Problem to work on: No picture should appear in the copy. Transcribe exactly, and only, the lines from the one with "white shoe: 4 -> 6" through the last line of the data below.

Data:
○ ○ ○

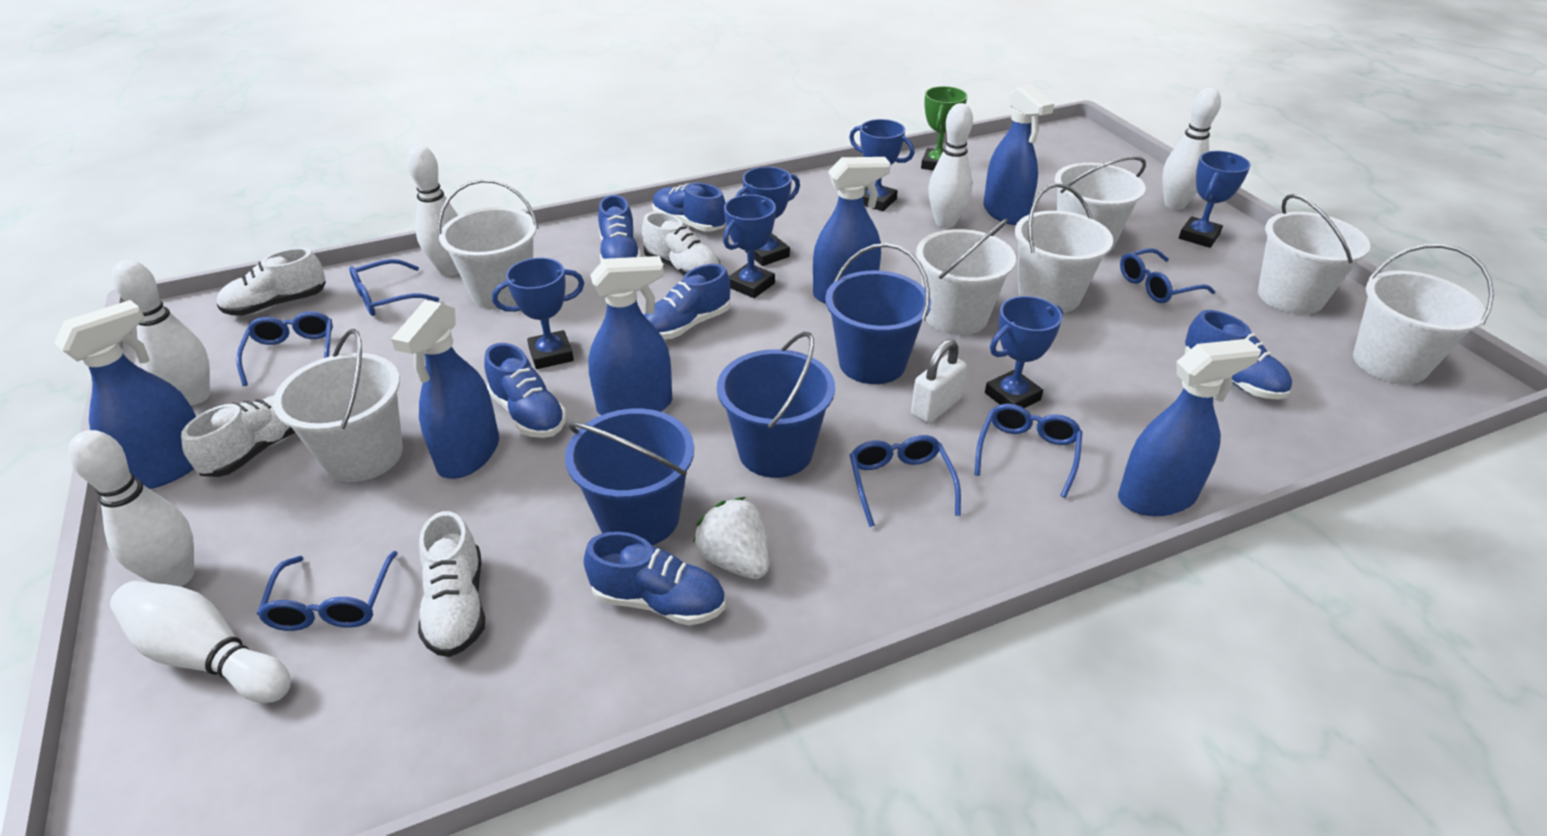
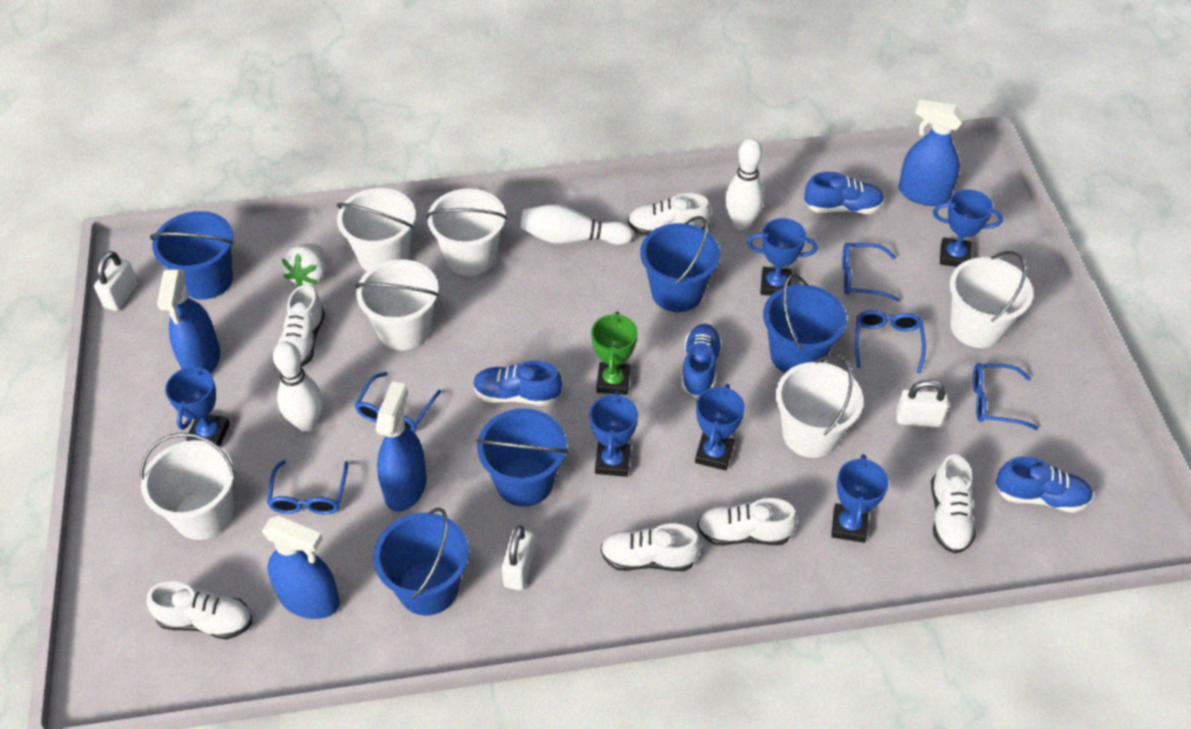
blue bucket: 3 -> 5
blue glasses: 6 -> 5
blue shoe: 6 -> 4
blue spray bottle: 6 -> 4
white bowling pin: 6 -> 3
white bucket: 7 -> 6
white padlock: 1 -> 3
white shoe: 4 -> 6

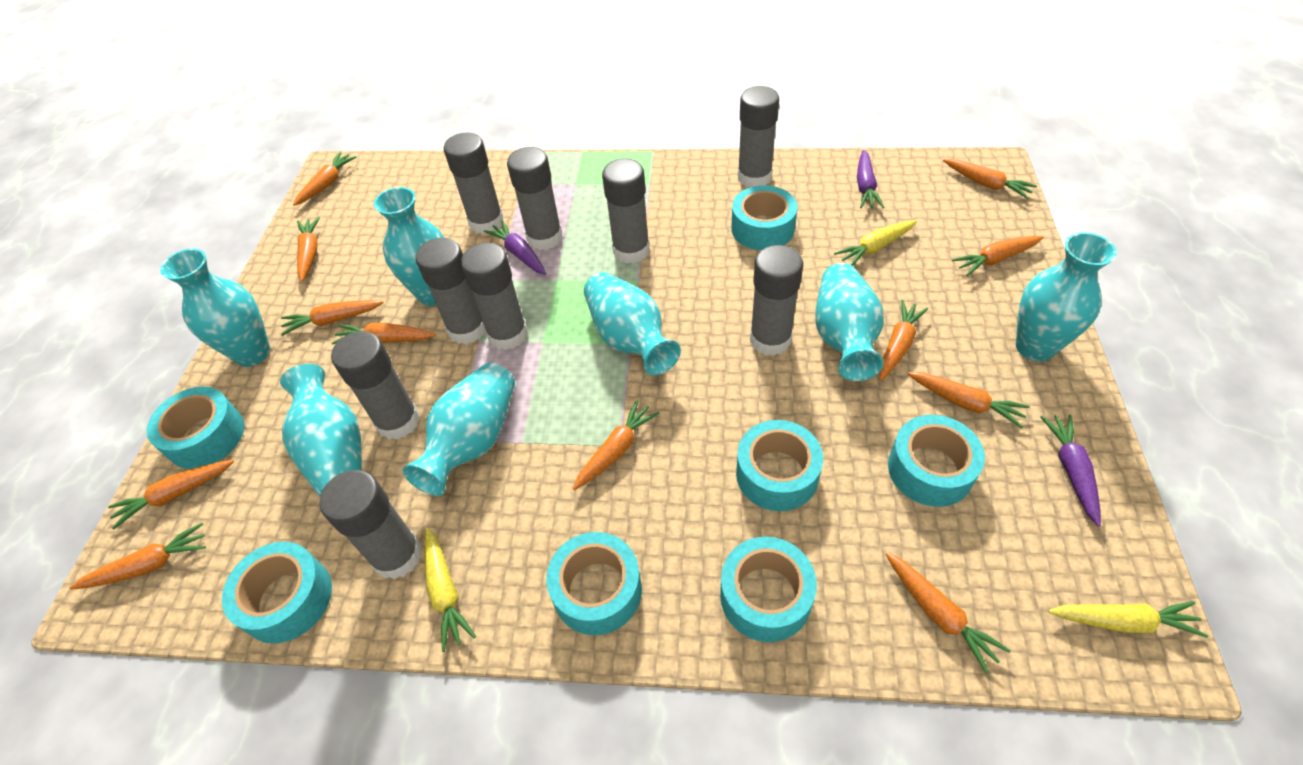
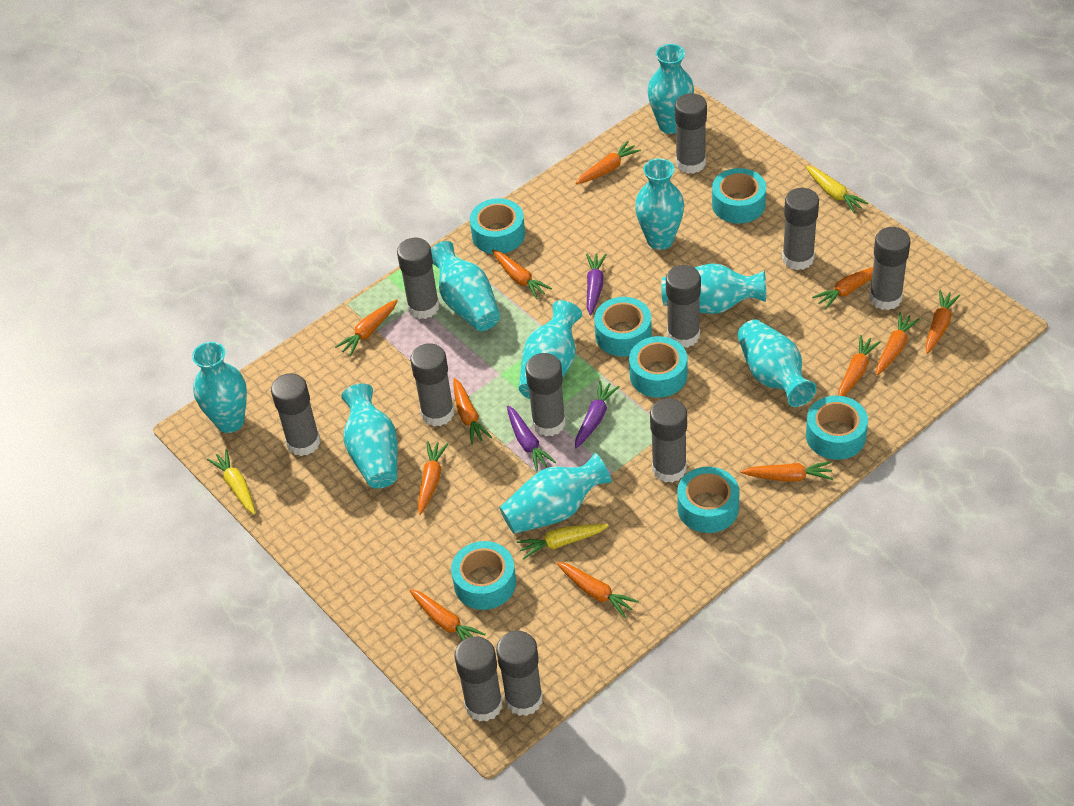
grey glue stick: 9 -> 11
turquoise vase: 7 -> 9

○ ○ ○

Written solution:
white shoe: 4 -> 6

grey glue stick: 9 -> 11
turquoise vase: 7 -> 9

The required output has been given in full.